• Problem details
Your job with the data below is to output exactly the lines from the one holding "purple goblet [617,56,673,175]" down to the one holding "green traffic cone [665,197,713,254]", both included, and no others.

• Data provided
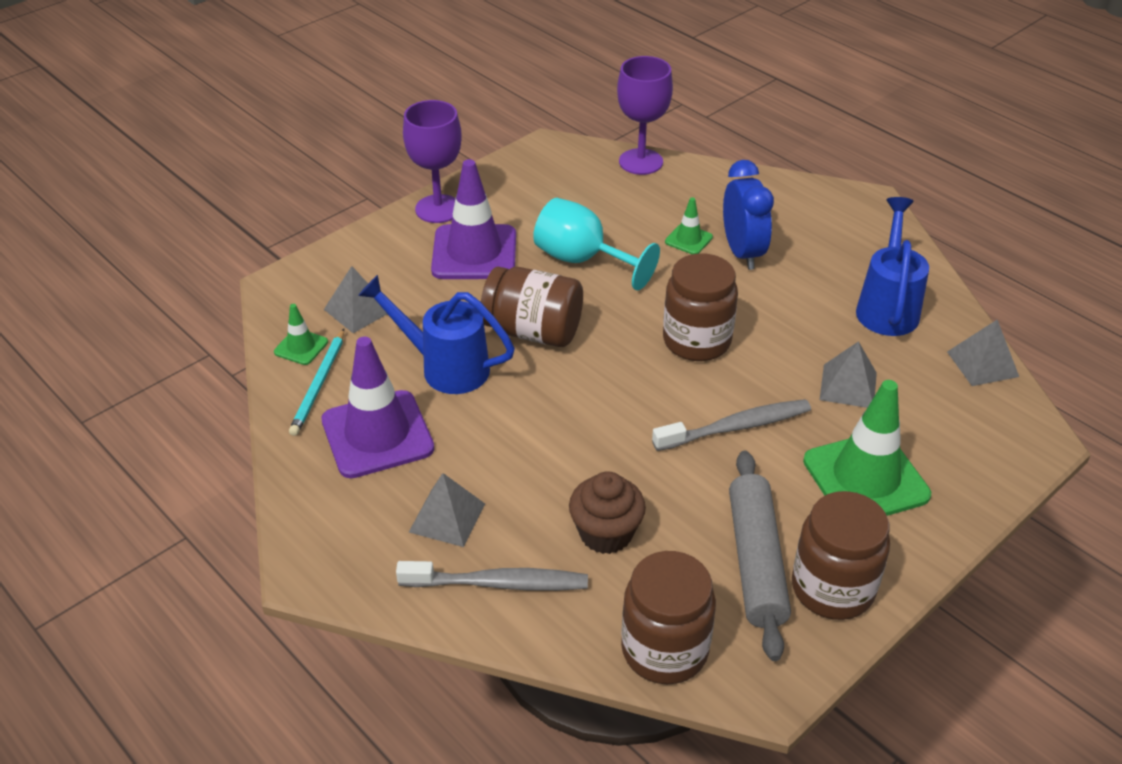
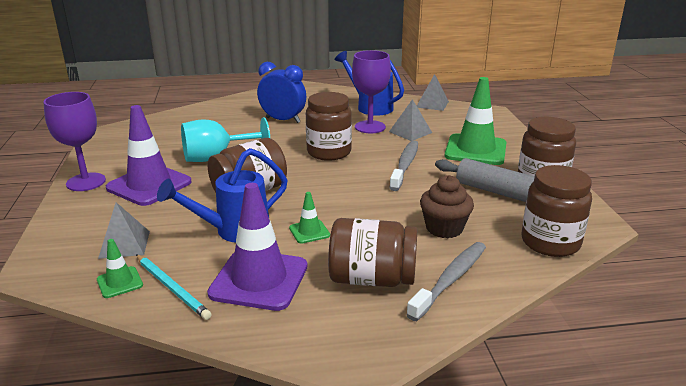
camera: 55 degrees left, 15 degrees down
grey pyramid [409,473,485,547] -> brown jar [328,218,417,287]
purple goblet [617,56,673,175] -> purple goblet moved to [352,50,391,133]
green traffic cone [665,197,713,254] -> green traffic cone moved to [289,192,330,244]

...

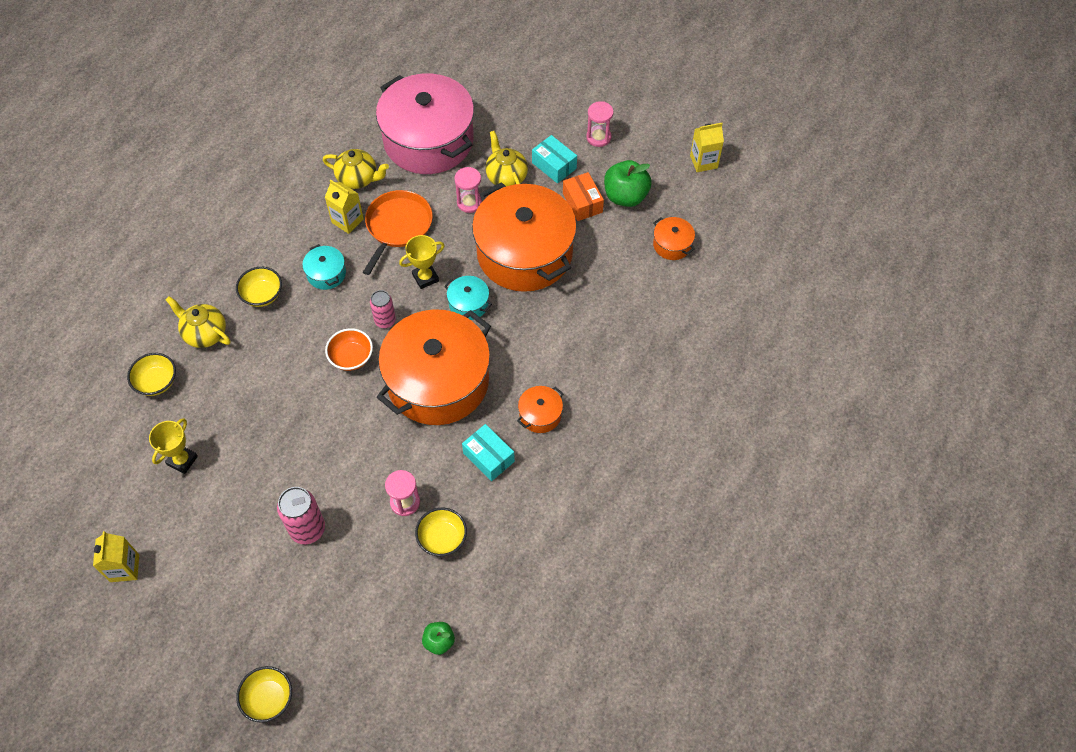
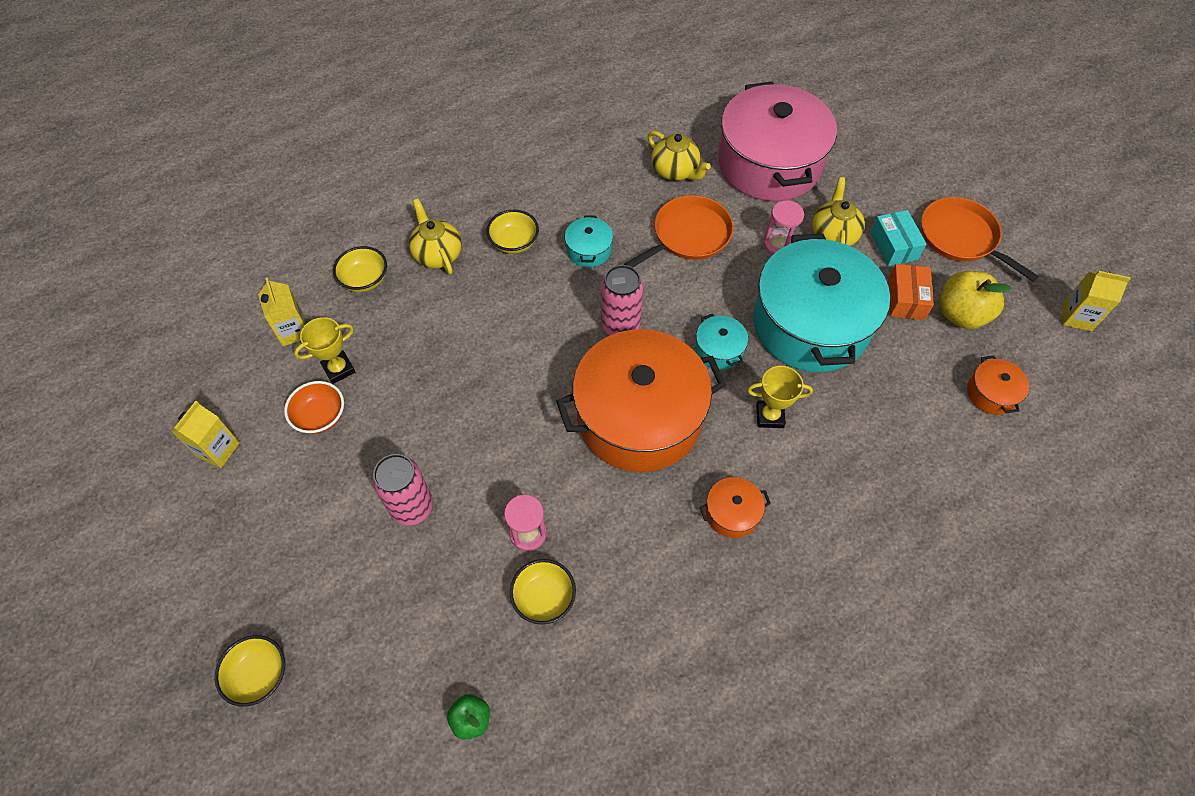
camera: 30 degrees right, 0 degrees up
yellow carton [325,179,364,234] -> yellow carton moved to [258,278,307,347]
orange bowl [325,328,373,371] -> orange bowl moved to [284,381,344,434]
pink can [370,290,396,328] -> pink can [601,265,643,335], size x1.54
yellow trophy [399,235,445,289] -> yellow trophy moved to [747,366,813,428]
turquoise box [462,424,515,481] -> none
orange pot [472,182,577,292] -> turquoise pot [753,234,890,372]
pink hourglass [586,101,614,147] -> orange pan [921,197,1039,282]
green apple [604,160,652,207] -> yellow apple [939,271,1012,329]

• Solution for this exercise
purple goblet [617,56,673,175] -> purple goblet moved to [352,50,391,133]
green traffic cone [665,197,713,254] -> green traffic cone moved to [289,192,330,244]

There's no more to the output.